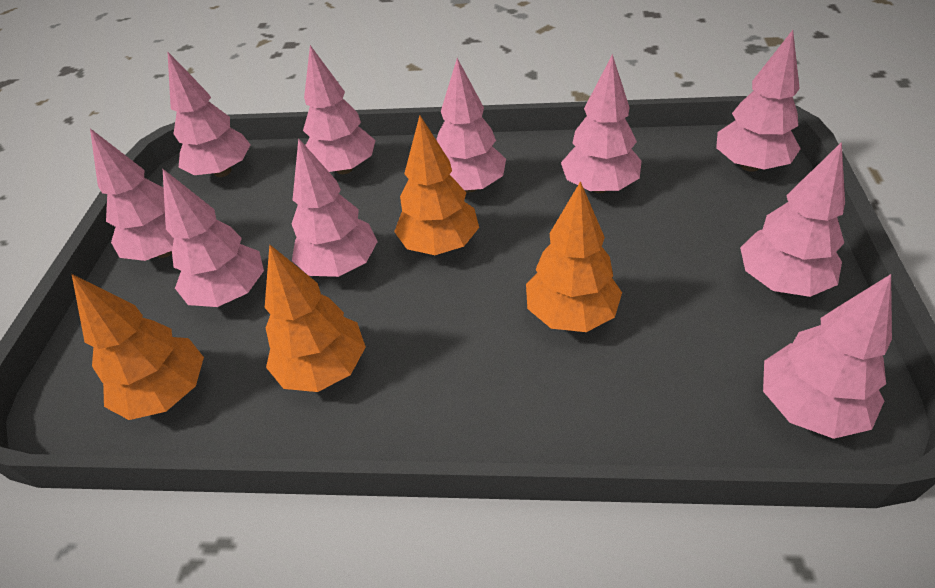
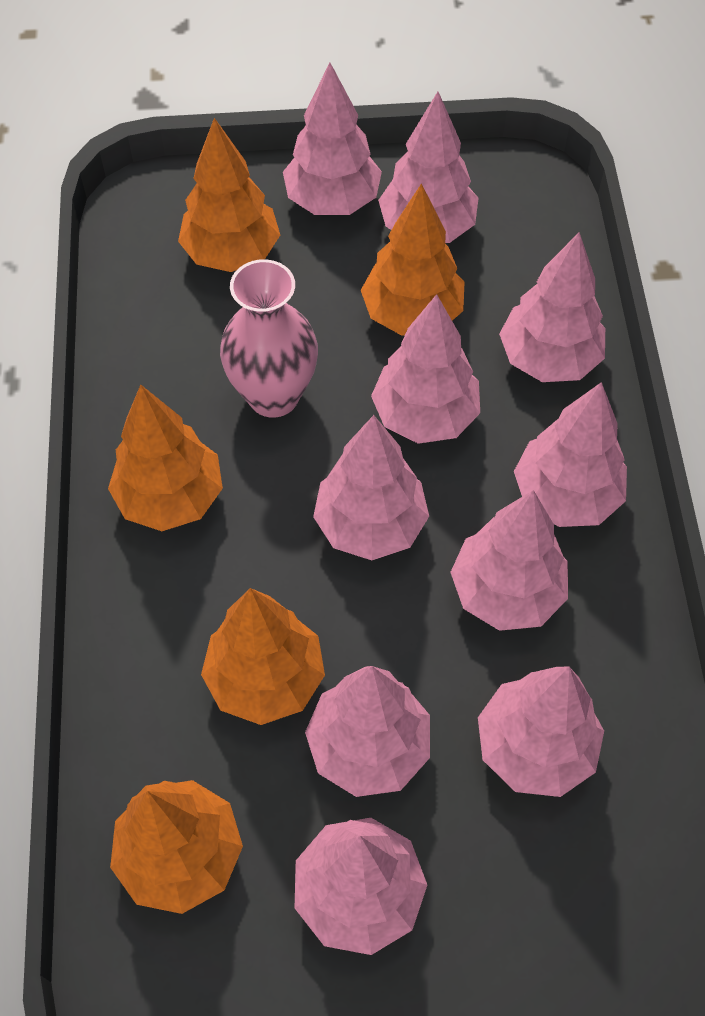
orange tree: 4 -> 5
pink vase: 0 -> 1

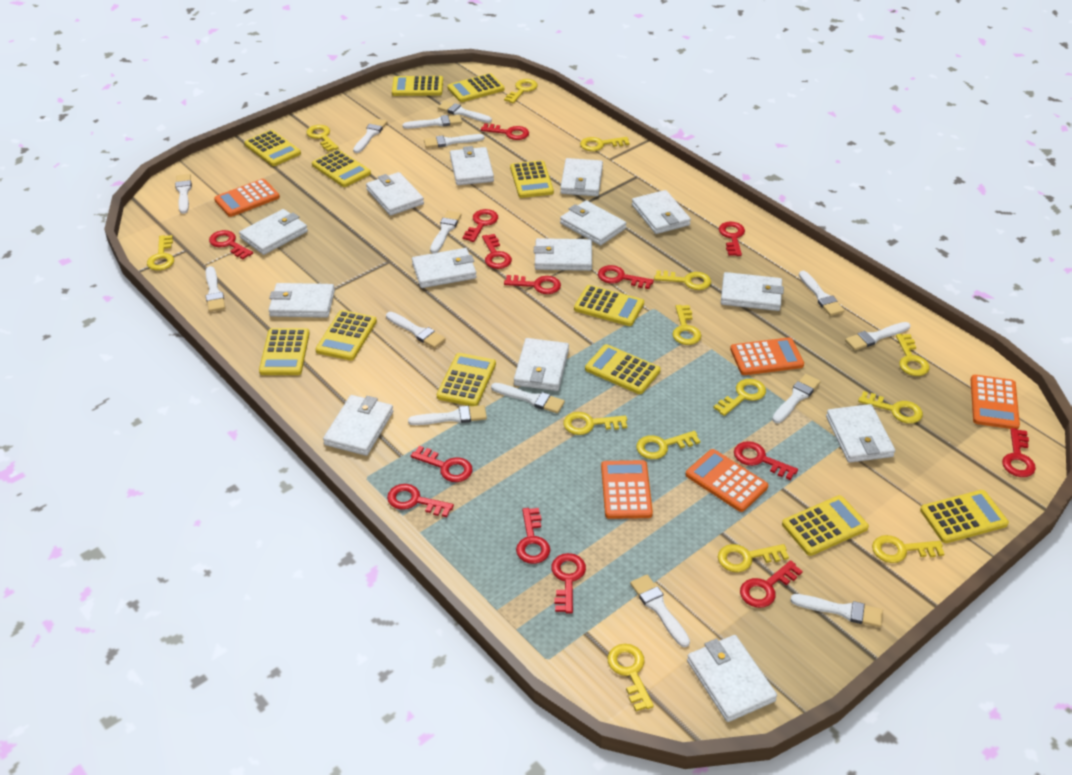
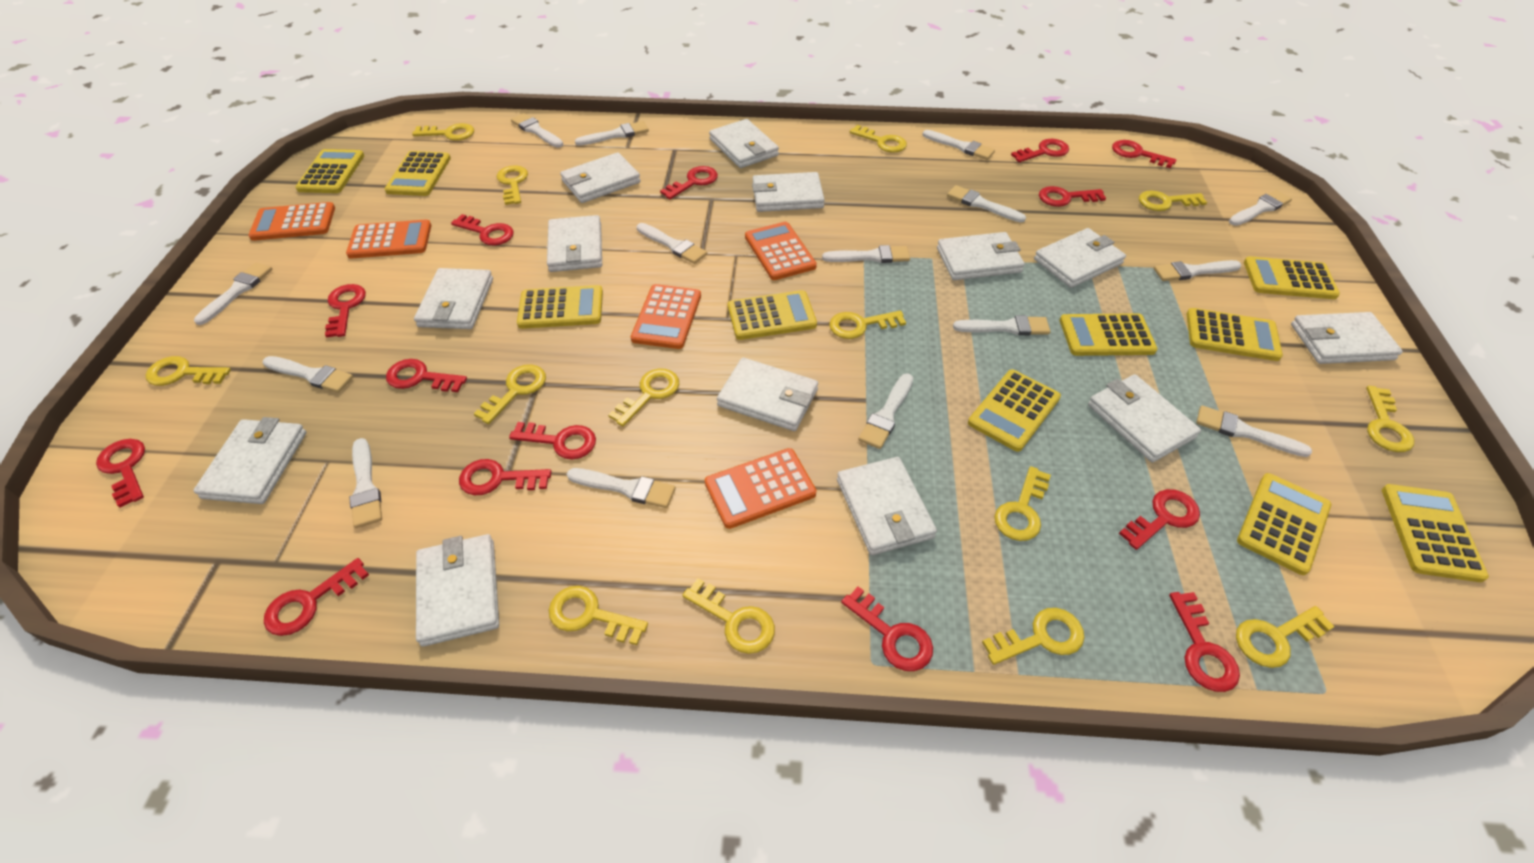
white wallet: 14 -> 13
yellow calculator: 12 -> 10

--

> _Task brief_:
Retype the whole listing exactly. Do not include the pictures.

> _Expected output_:
orange tree: 4 -> 5
pink vase: 0 -> 1

white wallet: 14 -> 13
yellow calculator: 12 -> 10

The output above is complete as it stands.